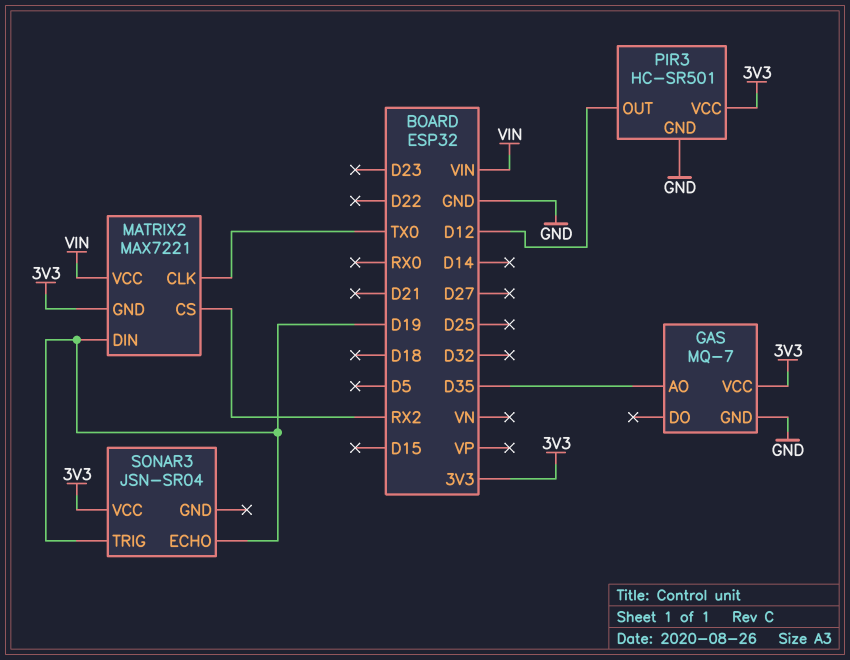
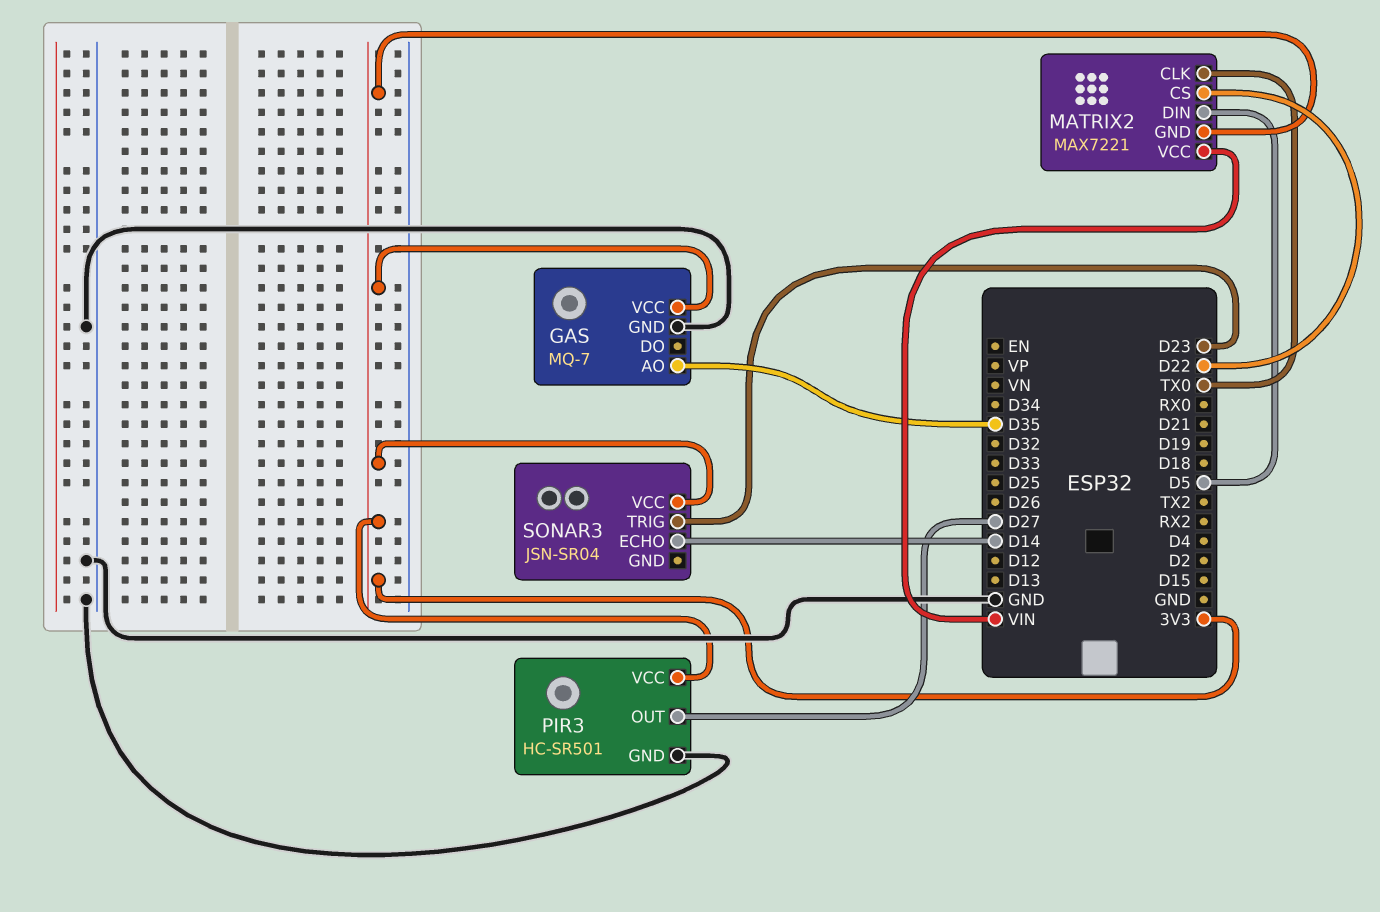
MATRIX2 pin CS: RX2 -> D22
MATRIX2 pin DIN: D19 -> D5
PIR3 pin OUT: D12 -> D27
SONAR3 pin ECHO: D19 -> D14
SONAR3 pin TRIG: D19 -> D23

**Task goal**:
Pictures aside, print every line of the material exactly.

**Exercise response**:
MATRIX2 pin CS: RX2 -> D22
MATRIX2 pin DIN: D19 -> D5
PIR3 pin OUT: D12 -> D27
SONAR3 pin ECHO: D19 -> D14
SONAR3 pin TRIG: D19 -> D23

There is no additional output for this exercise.